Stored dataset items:

--------------------------------

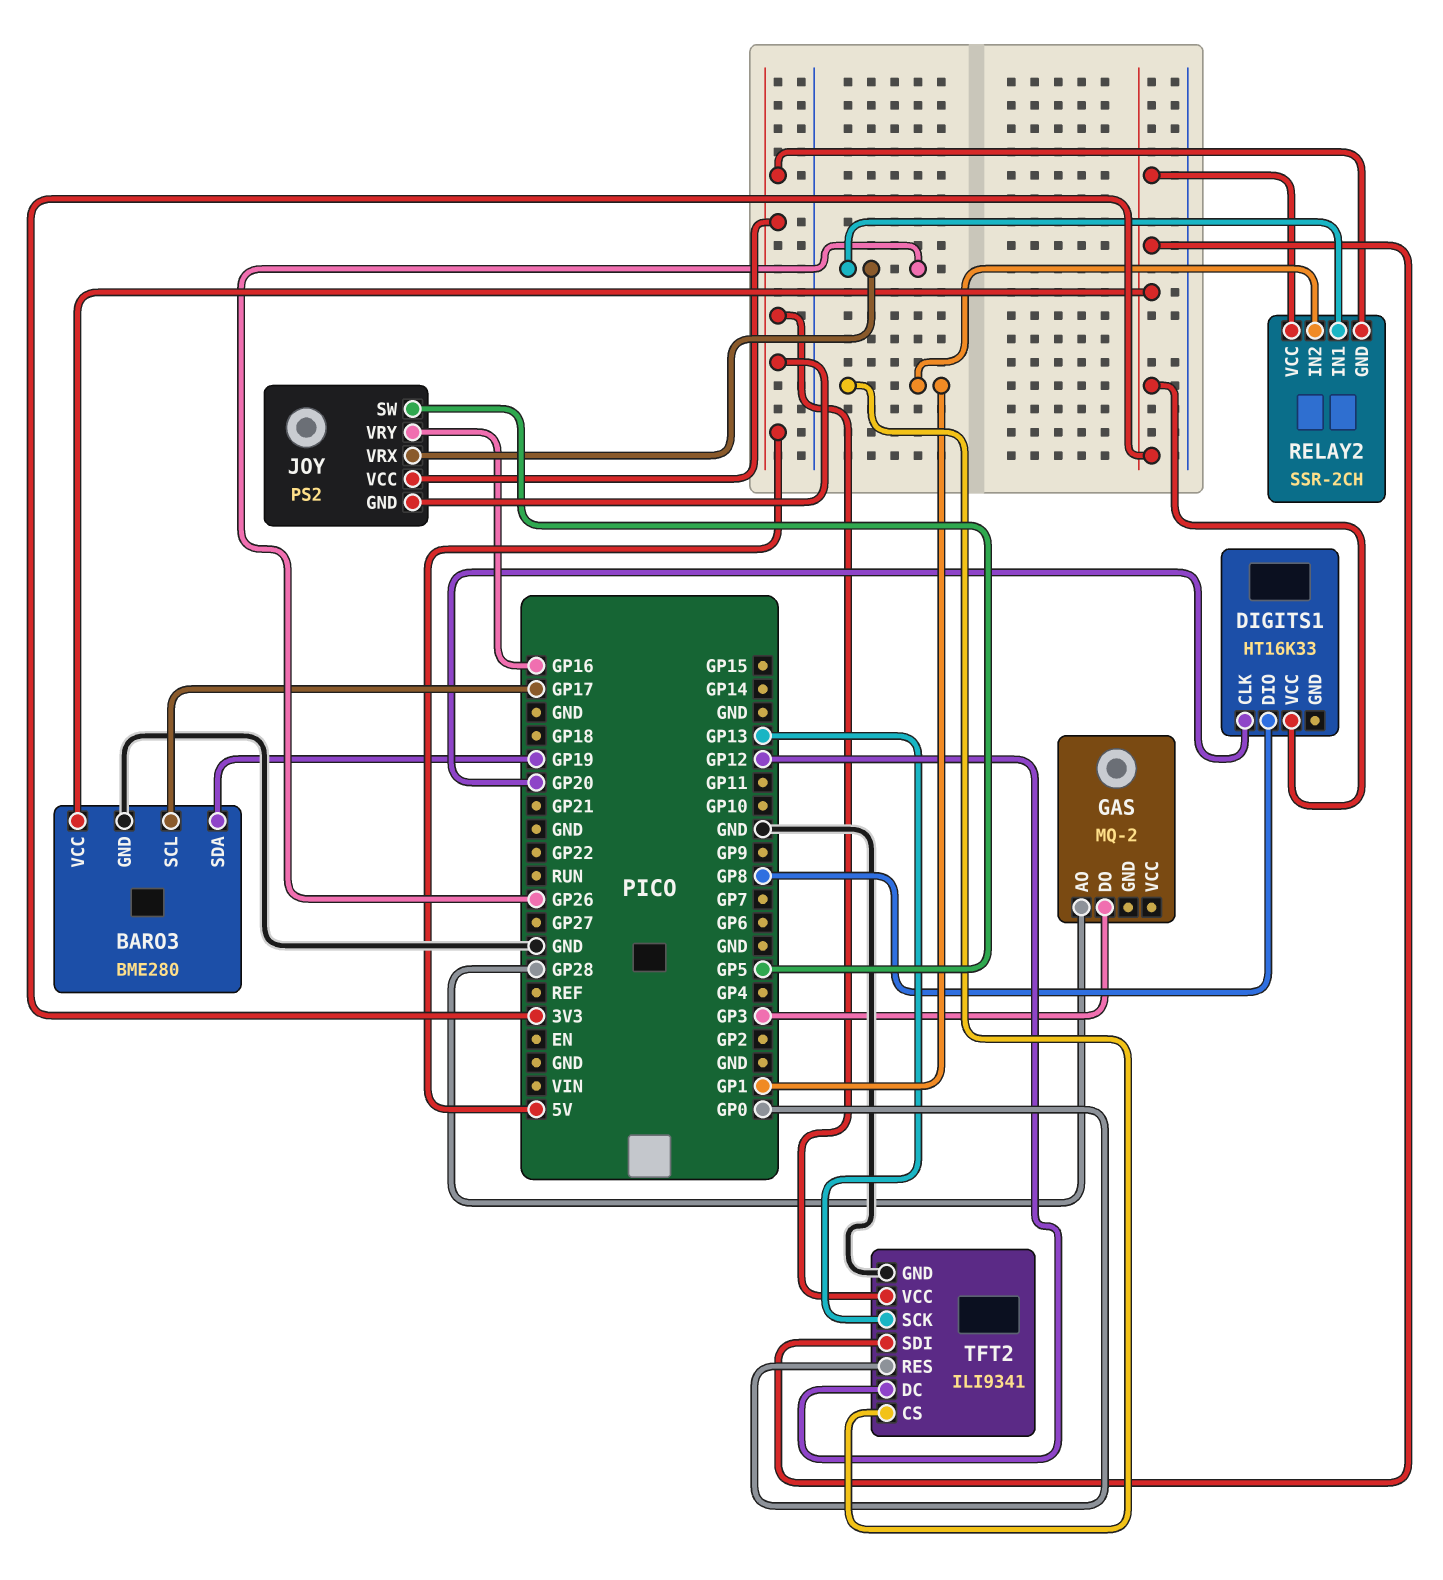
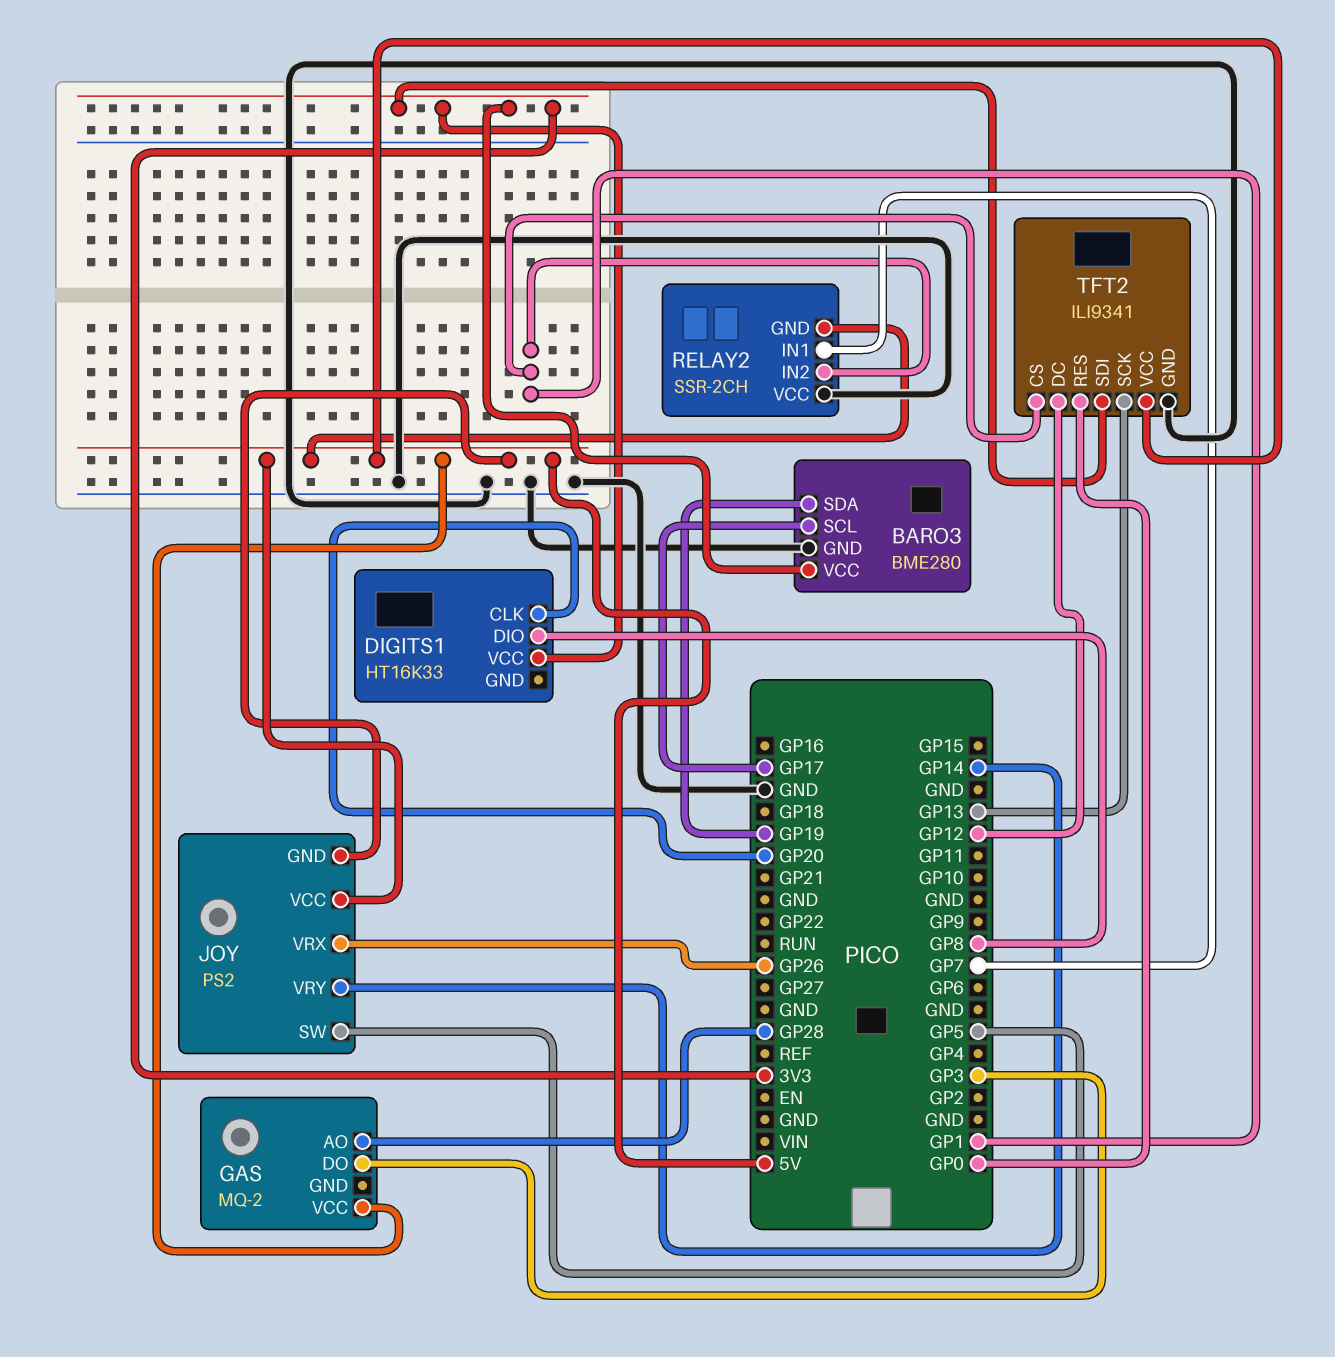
GAS pin VCC: none -> 5V
JOY pin VRY: GP16 -> GP14
RELAY2 pin IN1: GP26 -> GP7
RELAY2 pin VCC: 3V3 -> GND

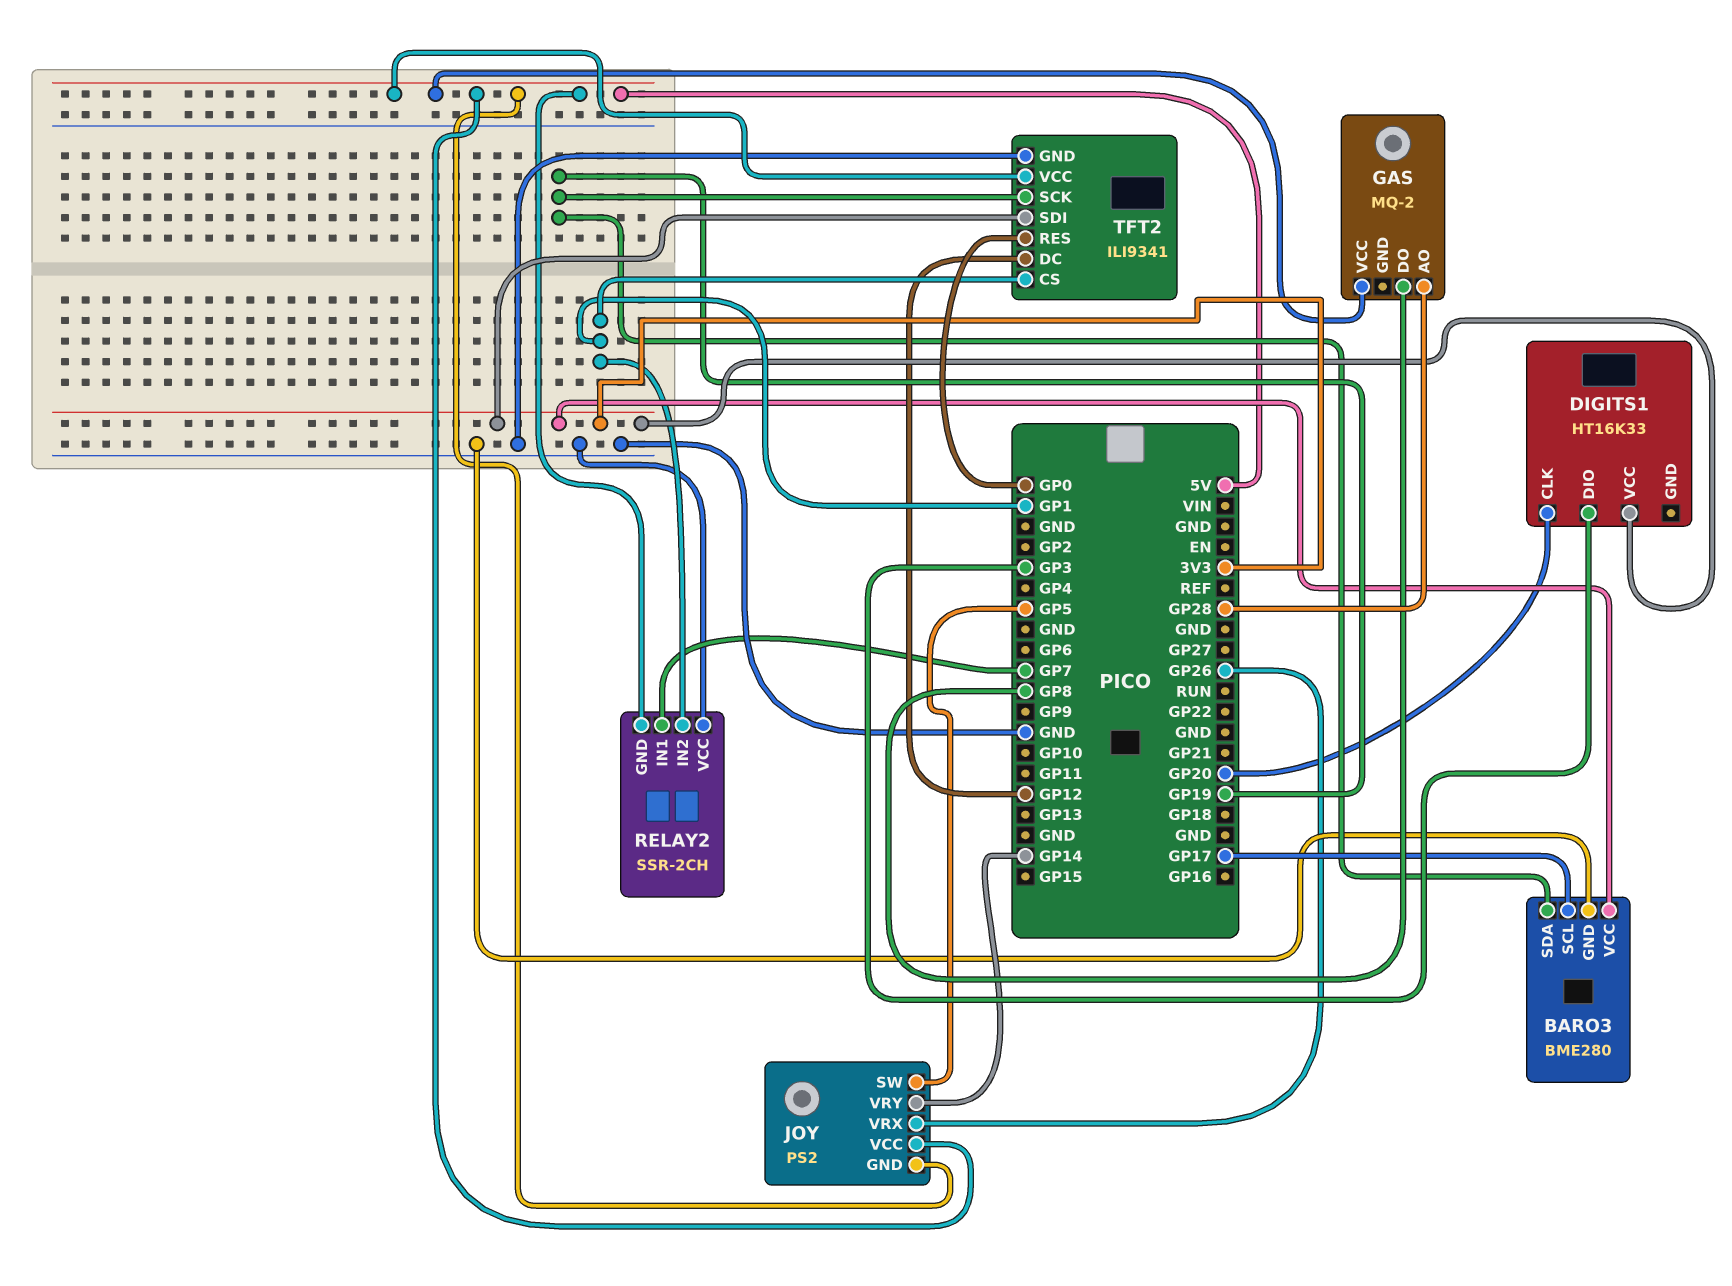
DIGITS1 pin DIO: GP8 -> GP3
GAS pin DO: GP3 -> GP8
TFT2 pin SCK: GP13 -> GP19

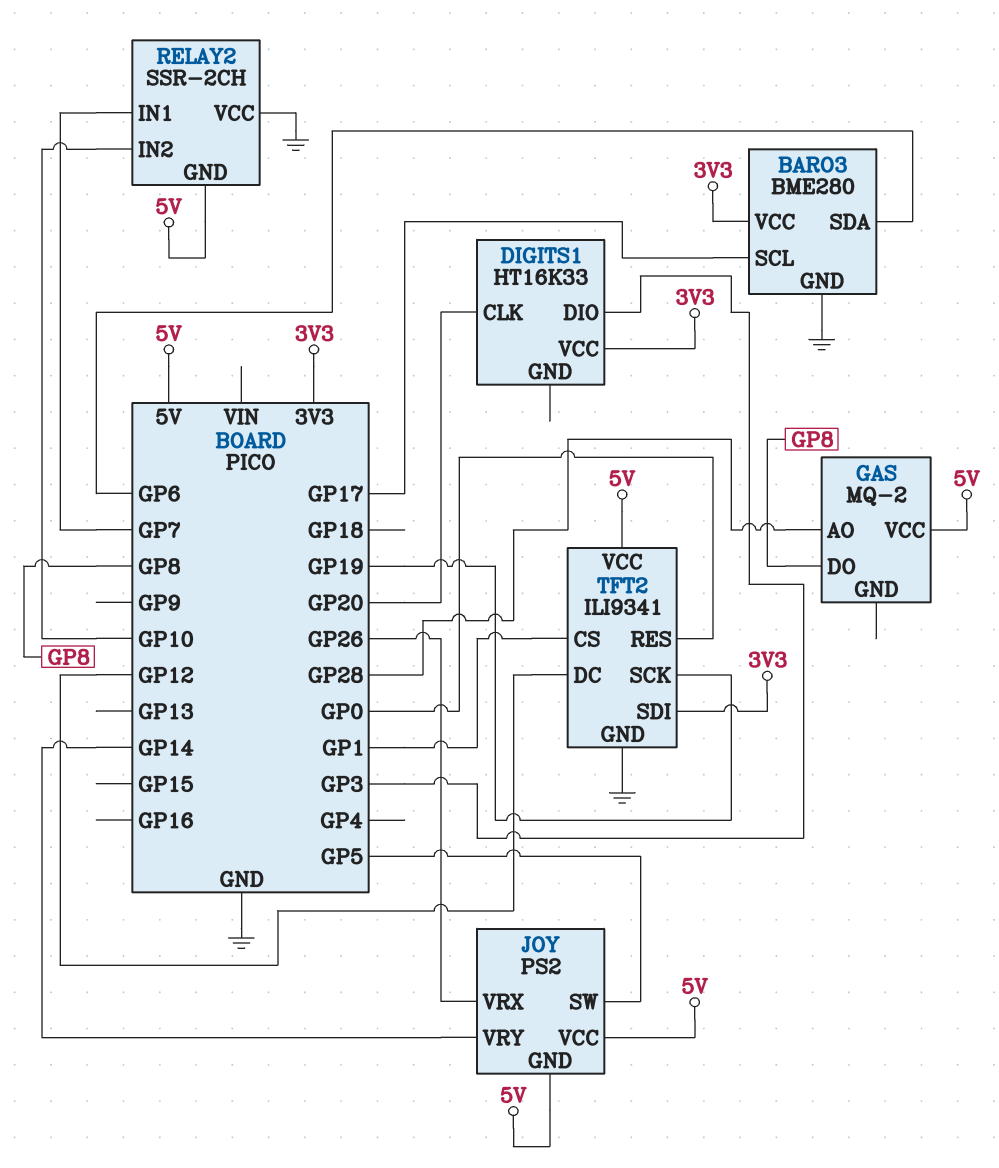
BARO3 pin SDA: GP19 -> GP6
RELAY2 pin IN2: GP1 -> GP10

--------------------------------

• **WHAT NEEDS TO BE DONE**: Would you write out all of the data exactly as it stands, without the pictures?

• **RESULT OF THIS TASK**:
GAS pin VCC: none -> 5V
JOY pin VRY: GP16 -> GP14
RELAY2 pin IN1: GP26 -> GP7
RELAY2 pin VCC: 3V3 -> GND

DIGITS1 pin DIO: GP8 -> GP3
GAS pin DO: GP3 -> GP8
TFT2 pin SCK: GP13 -> GP19

BARO3 pin SDA: GP19 -> GP6
RELAY2 pin IN2: GP1 -> GP10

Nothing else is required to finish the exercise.